YOUR ASSIGNMENT: For the records below, output each line exactly as it appears, from the first through the line with "grey brick C7".

Spatial object tracking data:

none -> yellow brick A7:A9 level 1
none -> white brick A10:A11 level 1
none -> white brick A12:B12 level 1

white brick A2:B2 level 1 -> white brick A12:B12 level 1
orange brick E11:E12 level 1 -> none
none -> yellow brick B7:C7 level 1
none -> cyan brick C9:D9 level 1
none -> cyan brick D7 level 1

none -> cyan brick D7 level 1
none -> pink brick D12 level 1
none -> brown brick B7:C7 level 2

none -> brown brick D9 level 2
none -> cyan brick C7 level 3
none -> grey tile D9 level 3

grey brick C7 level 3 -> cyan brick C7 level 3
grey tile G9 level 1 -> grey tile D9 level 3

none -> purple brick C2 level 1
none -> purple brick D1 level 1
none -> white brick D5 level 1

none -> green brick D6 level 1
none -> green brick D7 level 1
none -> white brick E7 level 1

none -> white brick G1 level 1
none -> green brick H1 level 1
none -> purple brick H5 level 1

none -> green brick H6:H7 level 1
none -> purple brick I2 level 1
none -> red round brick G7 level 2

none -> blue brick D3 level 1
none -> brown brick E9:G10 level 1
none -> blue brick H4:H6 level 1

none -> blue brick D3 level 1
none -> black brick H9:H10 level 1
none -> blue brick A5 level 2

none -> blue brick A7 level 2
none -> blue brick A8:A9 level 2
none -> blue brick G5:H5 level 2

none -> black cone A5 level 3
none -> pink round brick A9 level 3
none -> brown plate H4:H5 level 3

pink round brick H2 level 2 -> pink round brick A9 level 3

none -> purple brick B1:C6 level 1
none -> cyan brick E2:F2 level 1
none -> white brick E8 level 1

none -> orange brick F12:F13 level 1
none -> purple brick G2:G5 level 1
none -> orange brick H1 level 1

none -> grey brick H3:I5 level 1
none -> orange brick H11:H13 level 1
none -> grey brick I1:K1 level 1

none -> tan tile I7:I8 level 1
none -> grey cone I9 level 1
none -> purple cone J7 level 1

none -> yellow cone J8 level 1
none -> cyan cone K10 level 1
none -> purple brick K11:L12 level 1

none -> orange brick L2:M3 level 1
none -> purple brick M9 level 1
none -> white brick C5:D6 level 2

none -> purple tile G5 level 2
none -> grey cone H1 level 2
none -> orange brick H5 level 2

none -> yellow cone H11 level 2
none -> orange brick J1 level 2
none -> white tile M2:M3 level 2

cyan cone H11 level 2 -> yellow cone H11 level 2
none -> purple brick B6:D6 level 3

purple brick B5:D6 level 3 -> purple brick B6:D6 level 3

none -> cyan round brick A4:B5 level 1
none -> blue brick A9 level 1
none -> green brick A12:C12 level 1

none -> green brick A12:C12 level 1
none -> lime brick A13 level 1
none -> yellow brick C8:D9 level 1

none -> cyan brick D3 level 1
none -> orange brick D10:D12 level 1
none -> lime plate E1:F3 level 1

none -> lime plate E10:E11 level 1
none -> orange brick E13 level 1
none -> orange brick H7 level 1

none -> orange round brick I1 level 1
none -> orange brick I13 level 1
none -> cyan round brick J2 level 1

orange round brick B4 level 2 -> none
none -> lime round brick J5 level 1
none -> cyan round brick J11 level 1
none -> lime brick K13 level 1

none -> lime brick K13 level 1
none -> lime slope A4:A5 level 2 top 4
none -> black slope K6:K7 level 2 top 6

RESULT:
none -> yellow brick A7:A9 level 1
none -> white brick A10:A11 level 1
none -> white brick A12:B12 level 1

white brick A2:B2 level 1 -> white brick A12:B12 level 1
orange brick E11:E12 level 1 -> none
none -> yellow brick B7:C7 level 1
none -> cyan brick C9:D9 level 1
none -> cyan brick D7 level 1

none -> cyan brick D7 level 1
none -> pink brick D12 level 1
none -> brown brick B7:C7 level 2

none -> brown brick D9 level 2
none -> cyan brick C7 level 3
none -> grey tile D9 level 3

grey brick C7 level 3 -> cyan brick C7 level 3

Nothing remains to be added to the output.